## [WORK TO BE COMPLETED]
Exactly as they appear, print the line with "blue bottle: 5 -> 3" and each line after it through the end of the entries below; leave out pictures.

## [DATA TO USE]

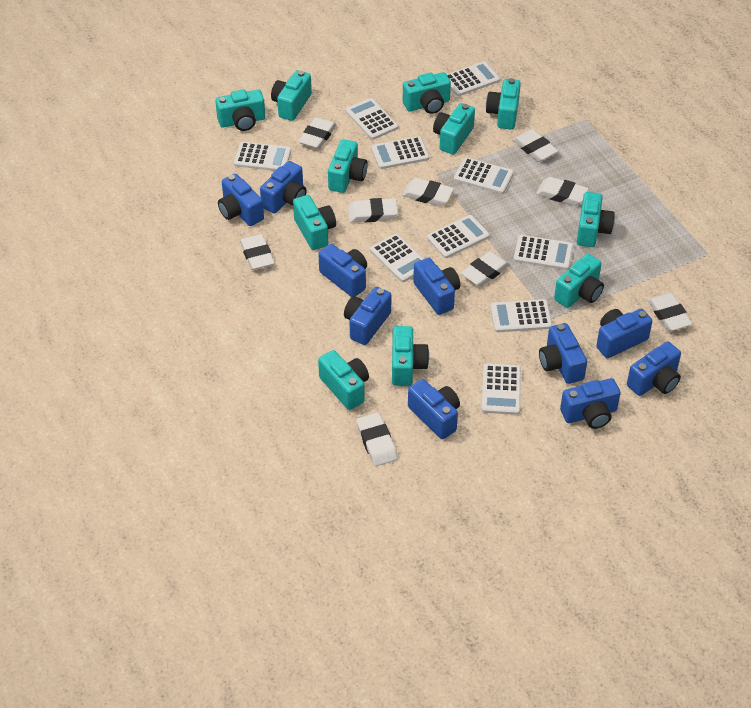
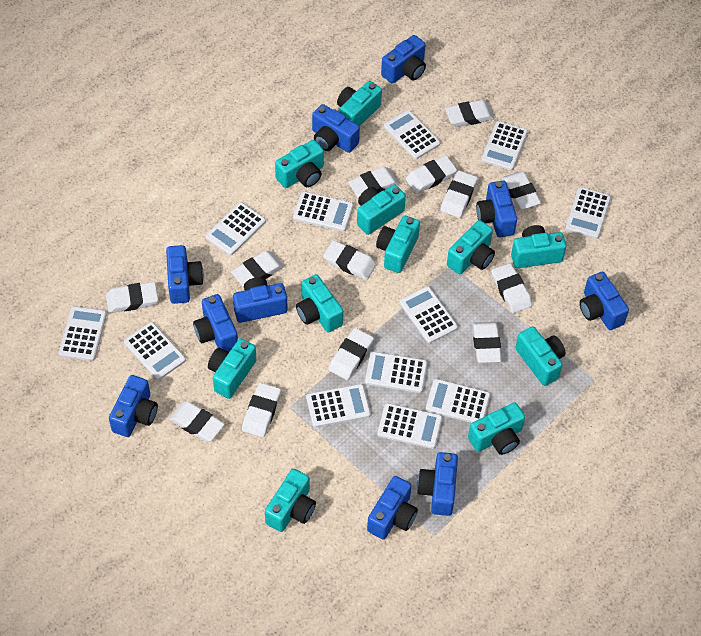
white calculator: 10 -> 12
white eraser: 9 -> 13

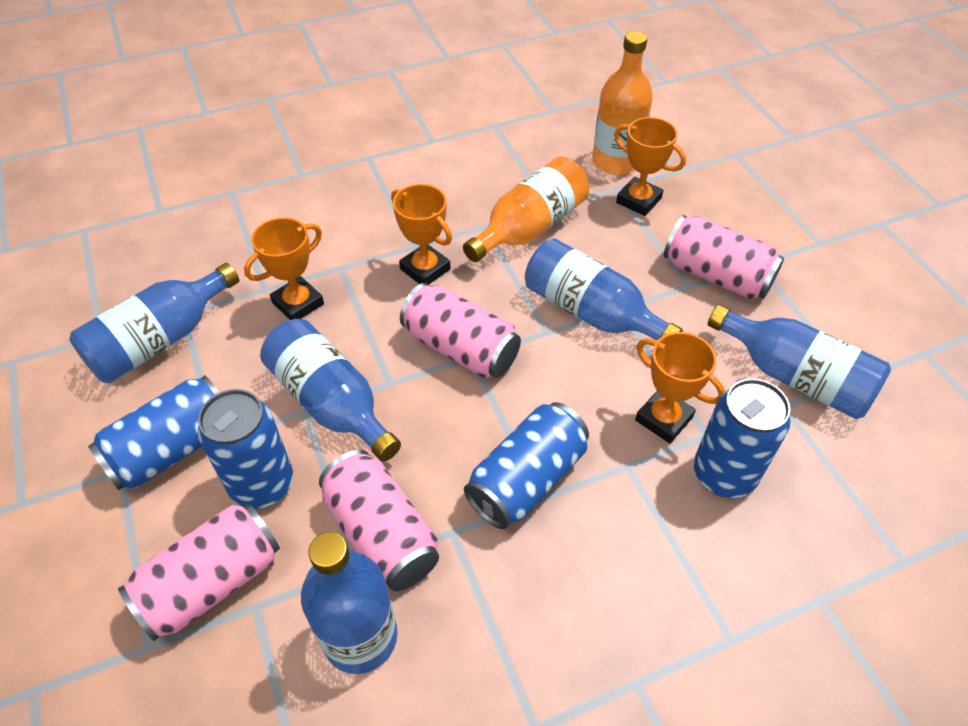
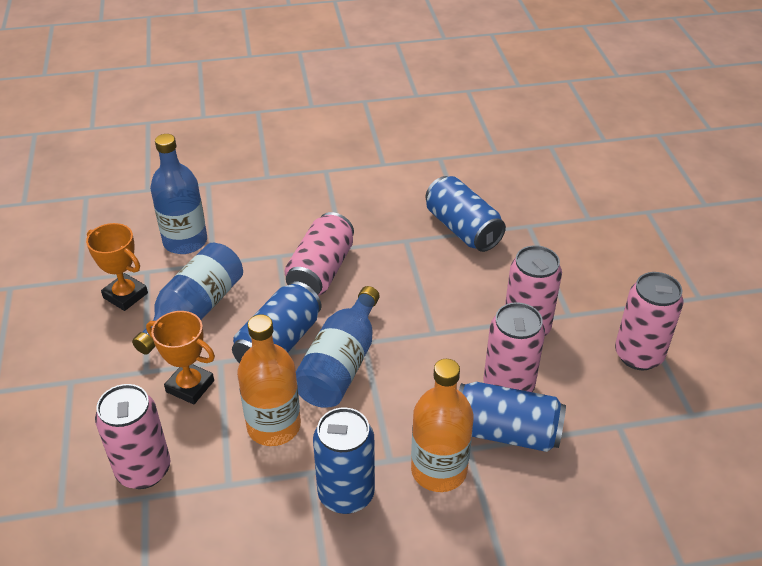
blue bottle: 5 -> 3
orange trophy: 4 -> 2
pink can: 4 -> 5

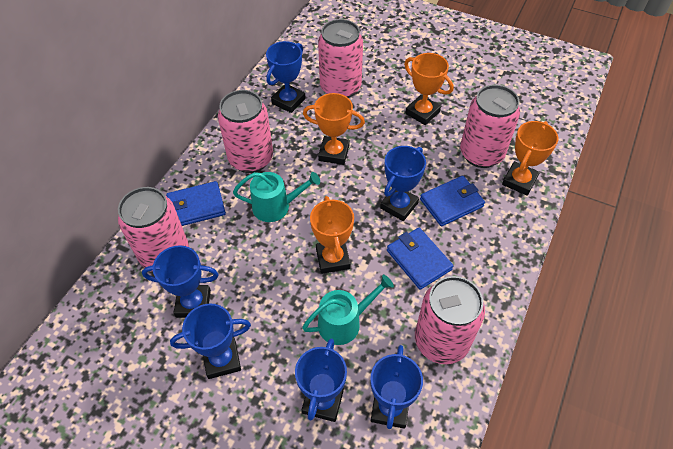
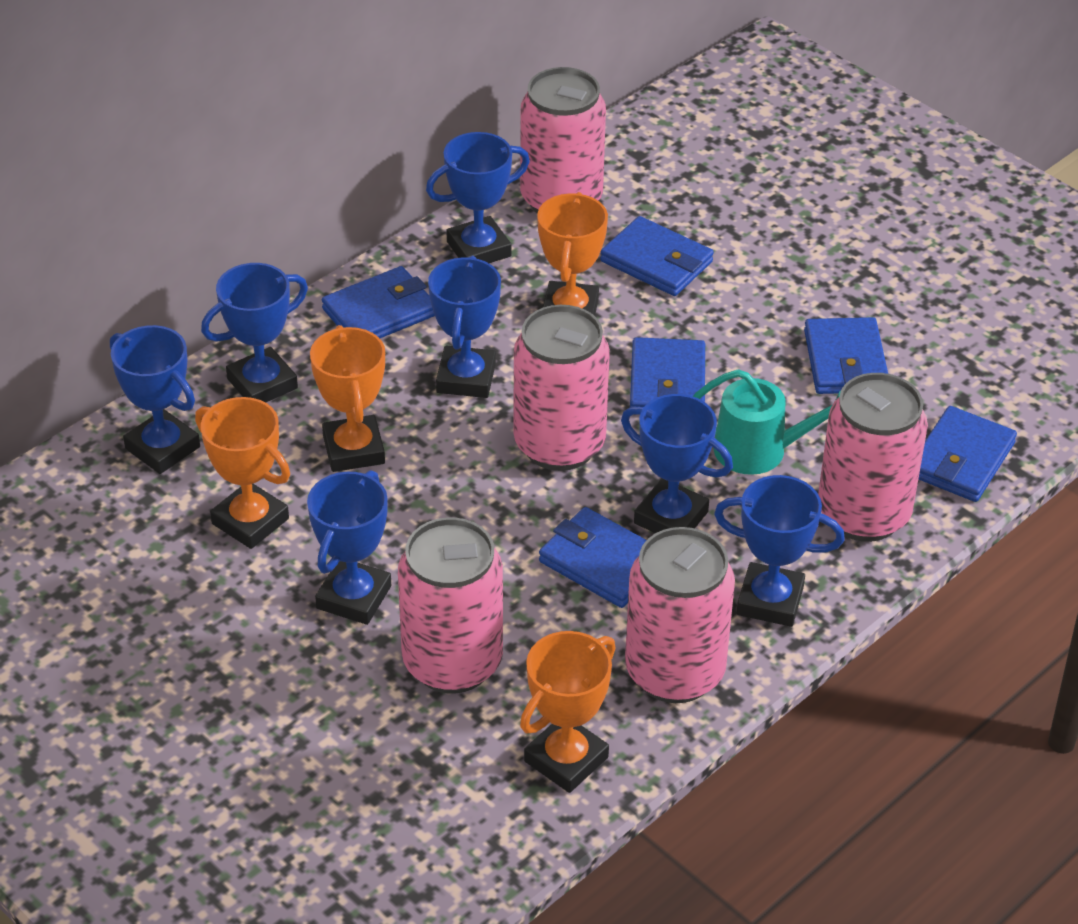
blue trophy: 6 -> 7
blue wallet: 3 -> 6
turquoise watering can: 2 -> 1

## [SOLVED PROBLEM]
blue bottle: 5 -> 3
orange trophy: 4 -> 2
pink can: 4 -> 5

blue trophy: 6 -> 7
blue wallet: 3 -> 6
turquoise watering can: 2 -> 1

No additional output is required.